§ **SUPPLIED MATERIAL**:
══════════════════════════════

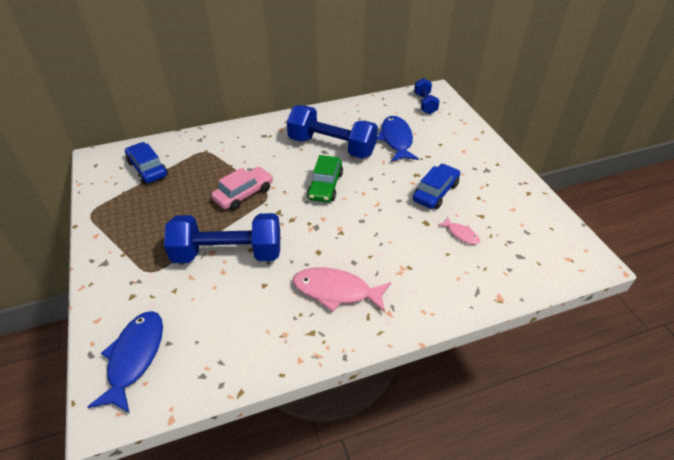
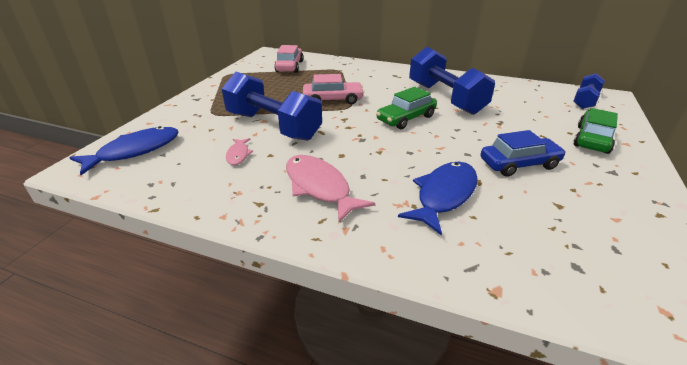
camera: 40 degrees right, 10 degrees down
(148, 169) = (289, 66): blue car -> pink car
(396, 140) = (519, 114): blue fish -> blue fish (444, 195)
(457, 144) = (592, 139): none -> green car
(461, 234) = (511, 208): pink fish -> pink fish (238, 155)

══════════════════════════════

§ **YOUR OBJECTIVE**: An exact copy of the listing is required, excluding any pictures.

§ **ANSWER TO THIS EXERCISE**:
camera: 40 degrees right, 10 degrees down
(148, 169) = (289, 66): blue car -> pink car
(396, 140) = (519, 114): blue fish -> blue fish (444, 195)
(457, 144) = (592, 139): none -> green car
(461, 234) = (511, 208): pink fish -> pink fish (238, 155)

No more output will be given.